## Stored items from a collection
..............................
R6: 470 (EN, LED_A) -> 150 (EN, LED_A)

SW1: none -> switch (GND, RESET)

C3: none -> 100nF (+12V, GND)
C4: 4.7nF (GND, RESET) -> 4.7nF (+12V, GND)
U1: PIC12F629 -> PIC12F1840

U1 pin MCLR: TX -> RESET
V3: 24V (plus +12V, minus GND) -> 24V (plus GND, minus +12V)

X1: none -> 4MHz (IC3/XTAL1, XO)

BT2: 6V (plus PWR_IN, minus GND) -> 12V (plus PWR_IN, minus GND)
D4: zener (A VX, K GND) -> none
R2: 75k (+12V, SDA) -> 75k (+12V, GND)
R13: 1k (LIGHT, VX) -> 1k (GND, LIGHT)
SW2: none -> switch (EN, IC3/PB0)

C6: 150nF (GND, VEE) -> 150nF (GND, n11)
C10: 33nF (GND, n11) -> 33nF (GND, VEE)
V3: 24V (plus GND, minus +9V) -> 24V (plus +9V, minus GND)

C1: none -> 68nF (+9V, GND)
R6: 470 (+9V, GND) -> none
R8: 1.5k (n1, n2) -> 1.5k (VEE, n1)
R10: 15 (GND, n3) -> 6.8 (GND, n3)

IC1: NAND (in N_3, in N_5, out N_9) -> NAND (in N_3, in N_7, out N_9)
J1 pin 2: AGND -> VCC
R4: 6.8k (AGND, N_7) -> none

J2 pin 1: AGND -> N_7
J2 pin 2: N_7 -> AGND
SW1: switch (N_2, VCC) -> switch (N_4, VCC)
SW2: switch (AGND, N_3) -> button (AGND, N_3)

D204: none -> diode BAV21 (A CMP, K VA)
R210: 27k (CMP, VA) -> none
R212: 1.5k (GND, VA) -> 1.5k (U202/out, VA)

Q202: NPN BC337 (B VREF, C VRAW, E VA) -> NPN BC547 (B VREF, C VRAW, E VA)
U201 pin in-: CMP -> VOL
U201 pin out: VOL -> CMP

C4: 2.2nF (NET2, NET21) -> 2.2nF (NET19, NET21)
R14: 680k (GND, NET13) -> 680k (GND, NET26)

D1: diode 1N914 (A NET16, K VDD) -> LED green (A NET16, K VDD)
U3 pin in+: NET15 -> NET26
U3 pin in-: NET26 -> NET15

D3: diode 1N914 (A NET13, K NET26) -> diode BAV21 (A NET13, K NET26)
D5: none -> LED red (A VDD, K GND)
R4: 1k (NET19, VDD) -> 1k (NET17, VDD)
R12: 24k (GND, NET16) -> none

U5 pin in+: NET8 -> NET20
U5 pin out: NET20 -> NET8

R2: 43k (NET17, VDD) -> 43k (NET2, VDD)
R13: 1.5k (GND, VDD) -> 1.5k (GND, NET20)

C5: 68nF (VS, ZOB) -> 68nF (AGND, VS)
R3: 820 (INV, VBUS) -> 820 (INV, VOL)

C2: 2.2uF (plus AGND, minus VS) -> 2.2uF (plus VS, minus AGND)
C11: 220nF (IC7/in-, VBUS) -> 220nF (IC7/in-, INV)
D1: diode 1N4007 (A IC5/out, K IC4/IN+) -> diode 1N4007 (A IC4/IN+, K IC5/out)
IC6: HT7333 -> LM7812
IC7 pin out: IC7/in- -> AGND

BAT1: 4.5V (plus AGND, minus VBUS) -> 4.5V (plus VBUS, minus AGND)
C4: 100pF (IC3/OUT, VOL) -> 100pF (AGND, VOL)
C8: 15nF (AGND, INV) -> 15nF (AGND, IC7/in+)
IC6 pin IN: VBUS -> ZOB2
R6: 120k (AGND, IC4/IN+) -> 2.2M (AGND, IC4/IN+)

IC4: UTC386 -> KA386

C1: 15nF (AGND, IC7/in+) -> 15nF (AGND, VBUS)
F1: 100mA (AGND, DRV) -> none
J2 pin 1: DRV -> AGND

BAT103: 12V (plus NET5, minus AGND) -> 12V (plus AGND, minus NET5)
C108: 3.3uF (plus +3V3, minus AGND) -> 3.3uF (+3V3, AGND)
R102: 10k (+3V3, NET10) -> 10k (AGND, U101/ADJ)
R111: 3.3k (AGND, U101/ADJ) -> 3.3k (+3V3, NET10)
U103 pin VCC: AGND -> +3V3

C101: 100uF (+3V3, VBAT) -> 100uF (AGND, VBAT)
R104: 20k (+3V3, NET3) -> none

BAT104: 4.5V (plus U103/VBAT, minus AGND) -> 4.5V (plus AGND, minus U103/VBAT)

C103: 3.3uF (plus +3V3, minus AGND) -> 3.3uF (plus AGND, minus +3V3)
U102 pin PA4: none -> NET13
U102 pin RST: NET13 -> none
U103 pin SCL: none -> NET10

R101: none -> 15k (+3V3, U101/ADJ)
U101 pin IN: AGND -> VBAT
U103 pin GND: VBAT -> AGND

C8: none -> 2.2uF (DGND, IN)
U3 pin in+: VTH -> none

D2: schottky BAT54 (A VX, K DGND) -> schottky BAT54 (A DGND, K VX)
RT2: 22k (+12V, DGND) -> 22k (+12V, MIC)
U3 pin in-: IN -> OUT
..............................
## WORK TO COMPLETE
How many lines of the records contain "plus"? Answer with the number only.

## EXPECTED OUTPUT
9